▶ _Work order_: Print out all of the data below, keeping it identical to the original.

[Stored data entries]
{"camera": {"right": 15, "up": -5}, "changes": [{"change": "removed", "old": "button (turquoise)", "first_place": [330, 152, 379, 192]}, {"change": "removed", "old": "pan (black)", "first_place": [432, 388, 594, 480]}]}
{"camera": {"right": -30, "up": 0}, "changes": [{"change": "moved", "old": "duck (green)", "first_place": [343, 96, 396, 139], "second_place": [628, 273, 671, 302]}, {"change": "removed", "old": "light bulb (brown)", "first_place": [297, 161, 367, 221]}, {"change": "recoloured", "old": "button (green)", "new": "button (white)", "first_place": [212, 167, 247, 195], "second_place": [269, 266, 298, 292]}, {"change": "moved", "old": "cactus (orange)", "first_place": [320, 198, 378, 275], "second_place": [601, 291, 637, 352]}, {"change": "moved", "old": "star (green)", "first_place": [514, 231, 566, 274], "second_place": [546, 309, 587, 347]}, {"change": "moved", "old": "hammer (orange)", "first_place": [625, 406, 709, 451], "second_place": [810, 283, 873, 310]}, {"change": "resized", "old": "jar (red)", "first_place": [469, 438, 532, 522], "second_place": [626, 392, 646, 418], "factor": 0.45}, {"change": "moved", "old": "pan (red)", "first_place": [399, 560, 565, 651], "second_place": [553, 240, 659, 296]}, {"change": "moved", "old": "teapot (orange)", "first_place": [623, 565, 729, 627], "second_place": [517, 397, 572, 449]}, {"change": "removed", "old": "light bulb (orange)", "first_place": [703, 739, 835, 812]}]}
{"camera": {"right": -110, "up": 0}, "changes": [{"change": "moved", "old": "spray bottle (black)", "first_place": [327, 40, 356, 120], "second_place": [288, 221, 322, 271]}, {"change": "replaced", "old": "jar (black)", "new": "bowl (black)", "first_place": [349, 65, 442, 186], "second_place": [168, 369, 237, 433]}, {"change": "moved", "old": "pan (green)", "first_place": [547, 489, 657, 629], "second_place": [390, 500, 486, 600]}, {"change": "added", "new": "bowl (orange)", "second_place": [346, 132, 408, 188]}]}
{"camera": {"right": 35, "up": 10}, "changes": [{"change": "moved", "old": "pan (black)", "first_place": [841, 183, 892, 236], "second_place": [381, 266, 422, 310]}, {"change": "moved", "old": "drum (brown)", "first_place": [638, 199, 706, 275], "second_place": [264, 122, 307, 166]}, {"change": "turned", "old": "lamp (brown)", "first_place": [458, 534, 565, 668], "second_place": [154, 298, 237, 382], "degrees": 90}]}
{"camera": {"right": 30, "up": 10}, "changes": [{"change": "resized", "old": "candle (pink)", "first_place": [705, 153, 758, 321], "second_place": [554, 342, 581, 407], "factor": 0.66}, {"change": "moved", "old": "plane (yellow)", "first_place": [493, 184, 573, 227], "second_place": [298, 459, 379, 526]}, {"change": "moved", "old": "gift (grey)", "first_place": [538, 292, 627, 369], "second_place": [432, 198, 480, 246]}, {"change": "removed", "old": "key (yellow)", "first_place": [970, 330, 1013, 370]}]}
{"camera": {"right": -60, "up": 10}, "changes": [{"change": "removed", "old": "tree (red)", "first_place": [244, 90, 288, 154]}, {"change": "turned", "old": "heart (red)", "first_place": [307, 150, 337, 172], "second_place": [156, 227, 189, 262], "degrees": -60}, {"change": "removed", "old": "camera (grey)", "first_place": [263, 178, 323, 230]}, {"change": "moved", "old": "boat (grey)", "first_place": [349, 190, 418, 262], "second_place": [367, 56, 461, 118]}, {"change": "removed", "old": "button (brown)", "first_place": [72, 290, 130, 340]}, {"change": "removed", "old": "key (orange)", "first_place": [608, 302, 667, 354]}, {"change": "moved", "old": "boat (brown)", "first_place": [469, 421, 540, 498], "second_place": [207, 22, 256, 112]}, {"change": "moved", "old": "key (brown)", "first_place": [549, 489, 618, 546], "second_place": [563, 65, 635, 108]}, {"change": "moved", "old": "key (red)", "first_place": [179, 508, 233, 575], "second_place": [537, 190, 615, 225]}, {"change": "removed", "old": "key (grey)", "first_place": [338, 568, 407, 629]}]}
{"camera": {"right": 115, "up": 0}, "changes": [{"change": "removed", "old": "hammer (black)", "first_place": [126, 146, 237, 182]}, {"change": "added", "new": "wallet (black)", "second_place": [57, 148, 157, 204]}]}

▶ _Result_:
{"camera": {"right": 15, "up": -5}, "changes": [{"change": "removed", "old": "button (turquoise)", "first_place": [330, 152, 379, 192]}, {"change": "removed", "old": "pan (black)", "first_place": [432, 388, 594, 480]}]}
{"camera": {"right": -30, "up": 0}, "changes": [{"change": "moved", "old": "duck (green)", "first_place": [343, 96, 396, 139], "second_place": [628, 273, 671, 302]}, {"change": "removed", "old": "light bulb (brown)", "first_place": [297, 161, 367, 221]}, {"change": "recoloured", "old": "button (green)", "new": "button (white)", "first_place": [212, 167, 247, 195], "second_place": [269, 266, 298, 292]}, {"change": "moved", "old": "cactus (orange)", "first_place": [320, 198, 378, 275], "second_place": [601, 291, 637, 352]}, {"change": "moved", "old": "star (green)", "first_place": [514, 231, 566, 274], "second_place": [546, 309, 587, 347]}, {"change": "moved", "old": "hammer (orange)", "first_place": [625, 406, 709, 451], "second_place": [810, 283, 873, 310]}, {"change": "resized", "old": "jar (red)", "first_place": [469, 438, 532, 522], "second_place": [626, 392, 646, 418], "factor": 0.45}, {"change": "moved", "old": "pan (red)", "first_place": [399, 560, 565, 651], "second_place": [553, 240, 659, 296]}, {"change": "moved", "old": "teapot (orange)", "first_place": [623, 565, 729, 627], "second_place": [517, 397, 572, 449]}, {"change": "removed", "old": "light bulb (orange)", "first_place": [703, 739, 835, 812]}]}
{"camera": {"right": -110, "up": 0}, "changes": [{"change": "moved", "old": "spray bottle (black)", "first_place": [327, 40, 356, 120], "second_place": [288, 221, 322, 271]}, {"change": "replaced", "old": "jar (black)", "new": "bowl (black)", "first_place": [349, 65, 442, 186], "second_place": [168, 369, 237, 433]}, {"change": "moved", "old": "pan (green)", "first_place": [547, 489, 657, 629], "second_place": [390, 500, 486, 600]}, {"change": "added", "new": "bowl (orange)", "second_place": [346, 132, 408, 188]}]}
{"camera": {"right": 35, "up": 10}, "changes": [{"change": "moved", "old": "pan (black)", "first_place": [841, 183, 892, 236], "second_place": [381, 266, 422, 310]}, {"change": "moved", "old": "drum (brown)", "first_place": [638, 199, 706, 275], "second_place": [264, 122, 307, 166]}, {"change": "turned", "old": "lamp (brown)", "first_place": [458, 534, 565, 668], "second_place": [154, 298, 237, 382], "degrees": 90}]}
{"camera": {"right": 30, "up": 10}, "changes": [{"change": "resized", "old": "candle (pink)", "first_place": [705, 153, 758, 321], "second_place": [554, 342, 581, 407], "factor": 0.66}, {"change": "moved", "old": "plane (yellow)", "first_place": [493, 184, 573, 227], "second_place": [298, 459, 379, 526]}, {"change": "moved", "old": "gift (grey)", "first_place": [538, 292, 627, 369], "second_place": [432, 198, 480, 246]}, {"change": "removed", "old": "key (yellow)", "first_place": [970, 330, 1013, 370]}]}
{"camera": {"right": -60, "up": 10}, "changes": [{"change": "removed", "old": "tree (red)", "first_place": [244, 90, 288, 154]}, {"change": "turned", "old": "heart (red)", "first_place": [307, 150, 337, 172], "second_place": [156, 227, 189, 262], "degrees": -60}, {"change": "removed", "old": "camera (grey)", "first_place": [263, 178, 323, 230]}, {"change": "moved", "old": "boat (grey)", "first_place": [349, 190, 418, 262], "second_place": [367, 56, 461, 118]}, {"change": "removed", "old": "button (brown)", "first_place": [72, 290, 130, 340]}, {"change": "removed", "old": "key (orange)", "first_place": [608, 302, 667, 354]}, {"change": "moved", "old": "boat (brown)", "first_place": [469, 421, 540, 498], "second_place": [207, 22, 256, 112]}, {"change": "moved", "old": "key (brown)", "first_place": [549, 489, 618, 546], "second_place": [563, 65, 635, 108]}, {"change": "moved", "old": "key (red)", "first_place": [179, 508, 233, 575], "second_place": [537, 190, 615, 225]}, {"change": "removed", "old": "key (grey)", "first_place": [338, 568, 407, 629]}]}
{"camera": {"right": 115, "up": 0}, "changes": [{"change": "removed", "old": "hammer (black)", "first_place": [126, 146, 237, 182]}, {"change": "added", "new": "wallet (black)", "second_place": [57, 148, 157, 204]}]}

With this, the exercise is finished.